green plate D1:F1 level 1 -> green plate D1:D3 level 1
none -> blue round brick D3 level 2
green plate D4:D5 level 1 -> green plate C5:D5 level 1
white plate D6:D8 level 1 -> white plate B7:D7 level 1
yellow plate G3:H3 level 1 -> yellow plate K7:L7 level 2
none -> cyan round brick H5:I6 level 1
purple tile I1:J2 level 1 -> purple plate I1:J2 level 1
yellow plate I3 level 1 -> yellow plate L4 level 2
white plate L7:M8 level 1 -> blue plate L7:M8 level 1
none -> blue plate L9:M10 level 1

___

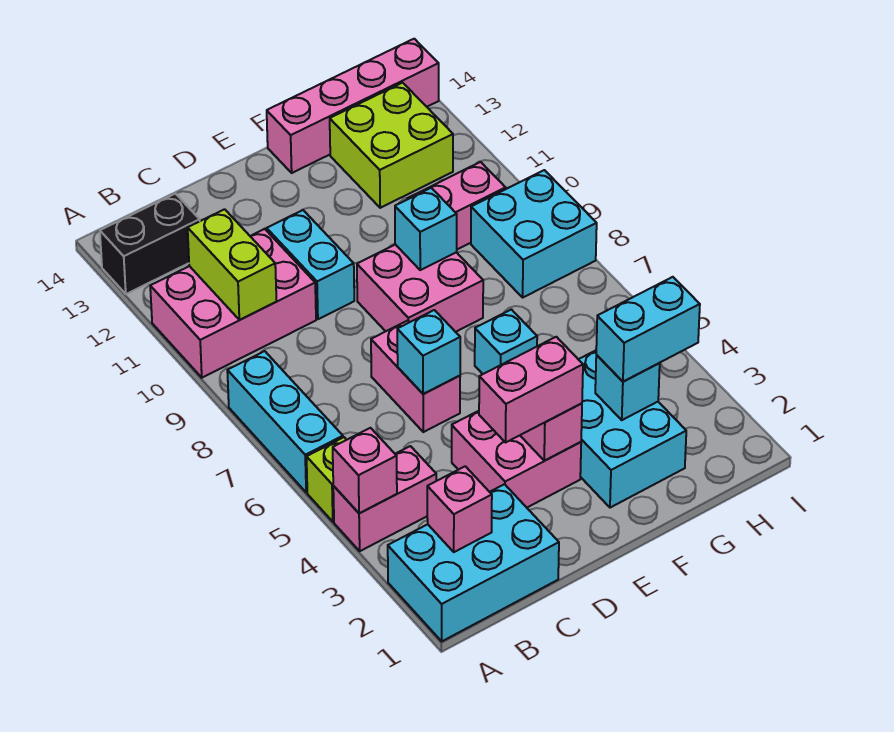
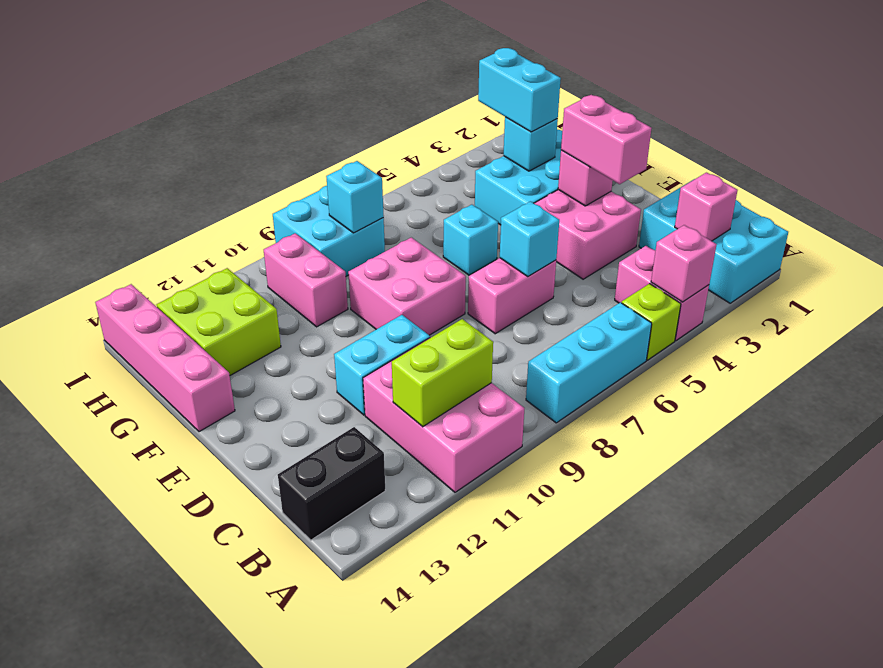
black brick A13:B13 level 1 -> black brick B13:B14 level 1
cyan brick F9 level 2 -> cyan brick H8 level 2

___

Your assignment:
Report each line in the preceding entries that holds the string "white".

Result of this exercise:
white plate D6:D8 level 1 -> white plate B7:D7 level 1
white plate L7:M8 level 1 -> blue plate L7:M8 level 1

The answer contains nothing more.